YOUR OBJECTIVE: Find the line that contains "293) | x0.58 |", then repeat it and each line after it to the end of the records, exactly.

RECORDS TO USE:
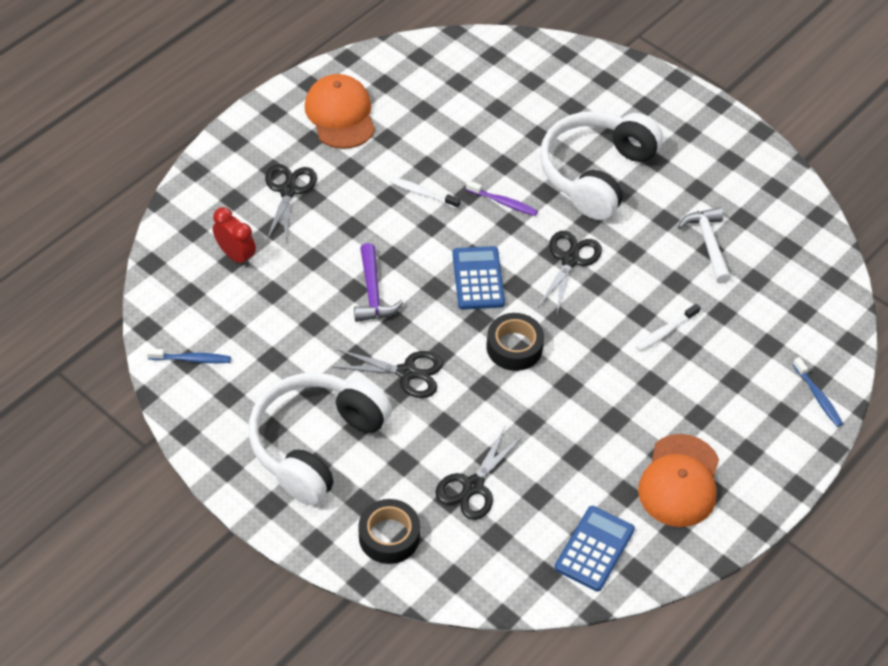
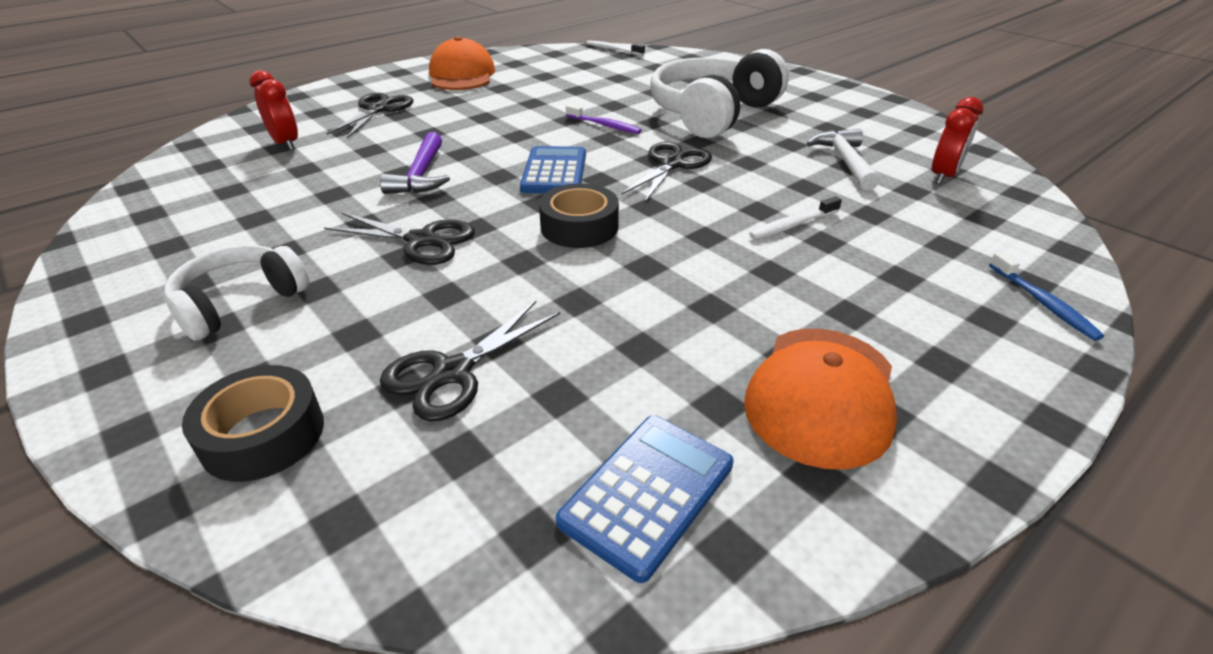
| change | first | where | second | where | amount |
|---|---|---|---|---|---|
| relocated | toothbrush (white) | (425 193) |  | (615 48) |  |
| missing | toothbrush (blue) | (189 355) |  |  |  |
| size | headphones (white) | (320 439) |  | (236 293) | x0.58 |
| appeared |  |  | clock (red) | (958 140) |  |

TASK RESPONSE:
| size | headphones (white) | (320 439) |  | (236 293) | x0.58 |
| appeared |  |  | clock (red) | (958 140) |  |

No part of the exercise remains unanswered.